**WHAT YOU ARE ASKED TO DO**
All lines of the records below that contain the word "colour" must be listed.

**THE DATA**
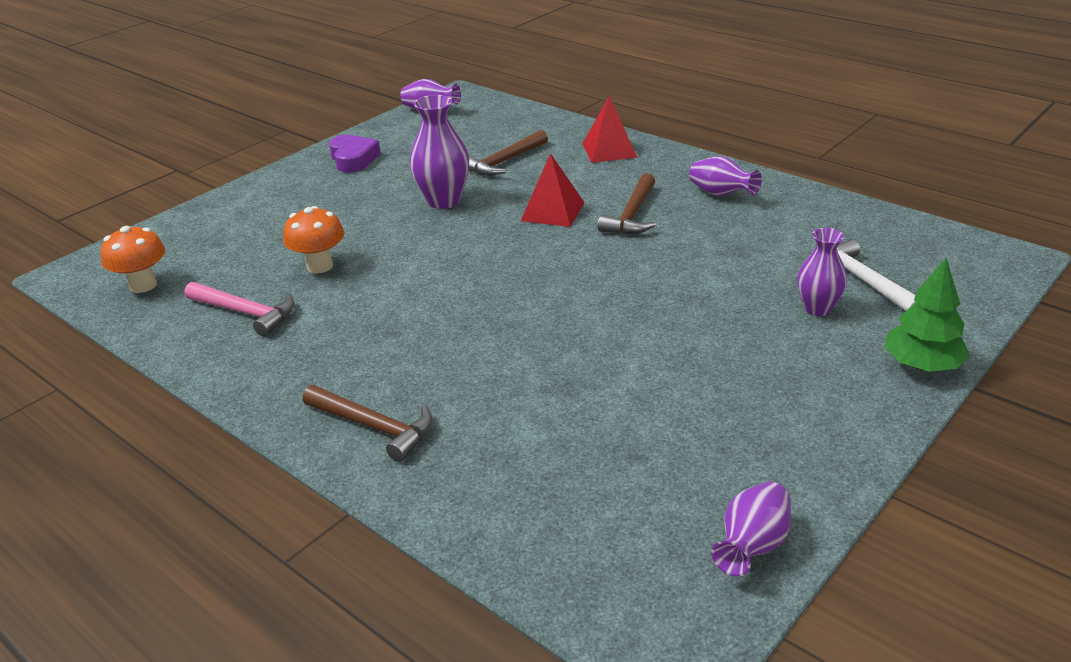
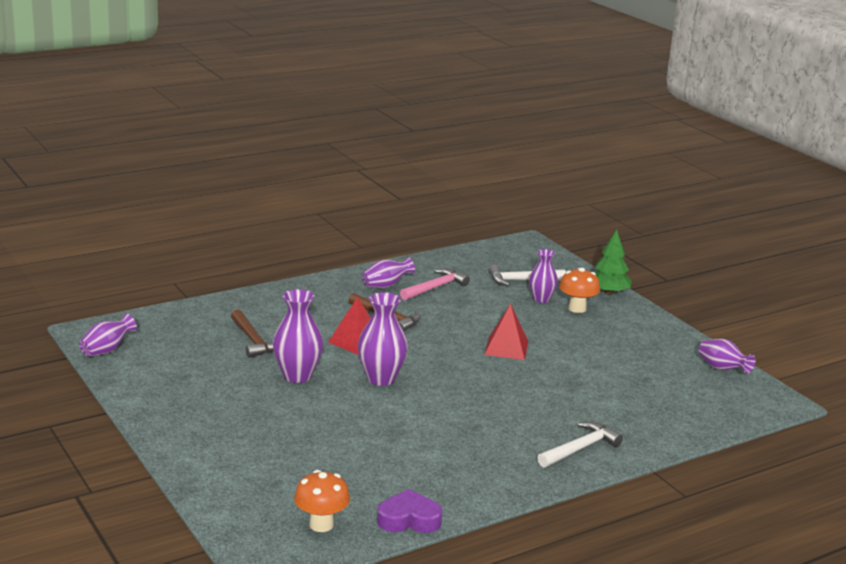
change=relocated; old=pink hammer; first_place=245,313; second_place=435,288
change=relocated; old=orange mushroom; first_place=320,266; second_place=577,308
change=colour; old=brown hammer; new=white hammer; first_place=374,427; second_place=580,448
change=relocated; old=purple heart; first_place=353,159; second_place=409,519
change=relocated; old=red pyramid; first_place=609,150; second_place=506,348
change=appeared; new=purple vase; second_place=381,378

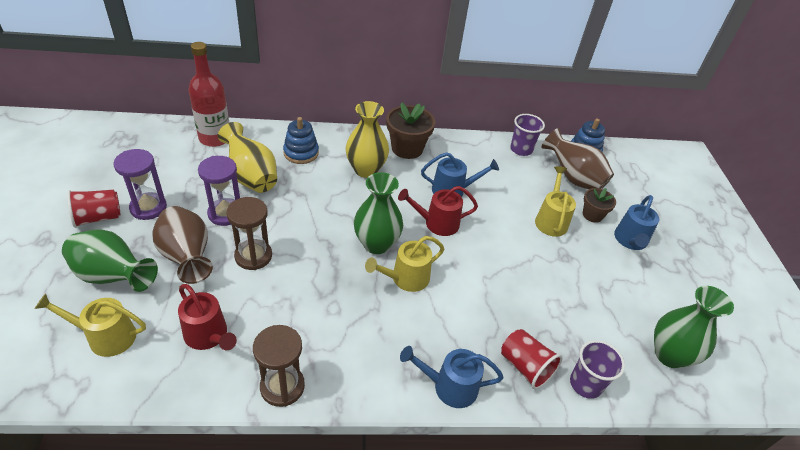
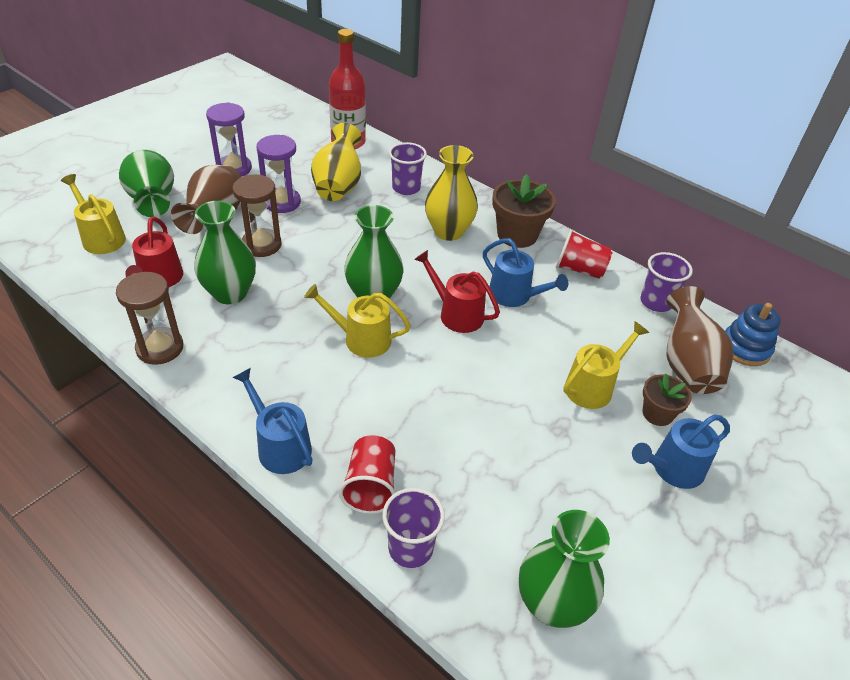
change=relocated; old=red cup; first_place=98,218; second_place=579,269
change=exchanged; old=blue stacking toy; new=purple cup; first_place=301,153; second_place=406,188
change=appeared; new=green vase; second_place=230,293

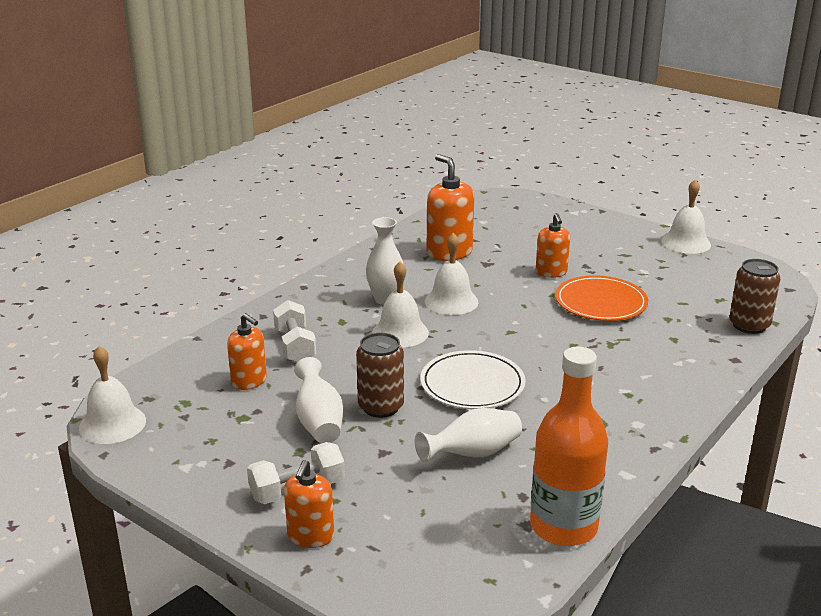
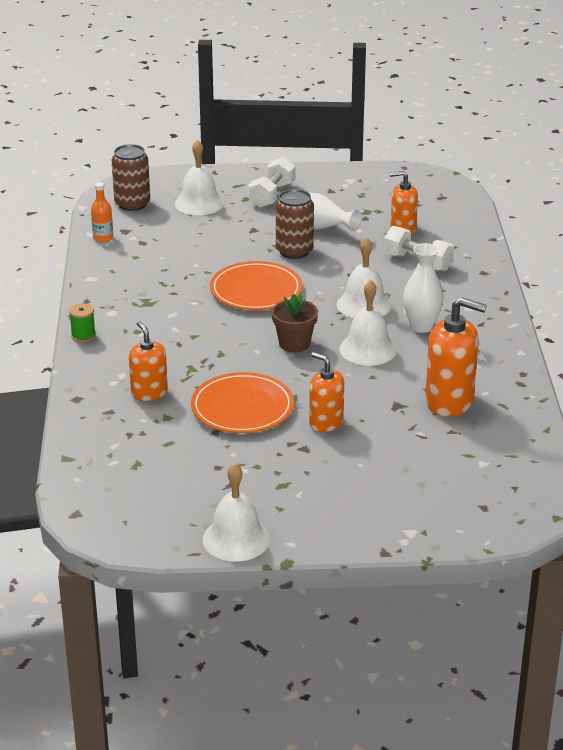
change=relocated; old=white bell; first_place=112,424; second_place=199,203
change=relocated; old=orange soap dispenser; first_place=310,536; second_place=149,393
change=missing; old=white vase; first_place=473,454
change=colour; old=white plate; new=orange plate; first_place=472,384; second_place=256,290
change=size; old=orange bottle; first_place=563,526; second_place=103,238; factor=0.43
change=relocated; old=brown can; first_place=749,325; second_place=132,204
change=appeared; new=green spool; second_place=83,336
change=appeared; new=brown flower pot; second_place=294,344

**SOLUTION**
change=colour; old=brown hammer; new=white hammer; first_place=374,427; second_place=580,448
change=colour; old=white plate; new=orange plate; first_place=472,384; second_place=256,290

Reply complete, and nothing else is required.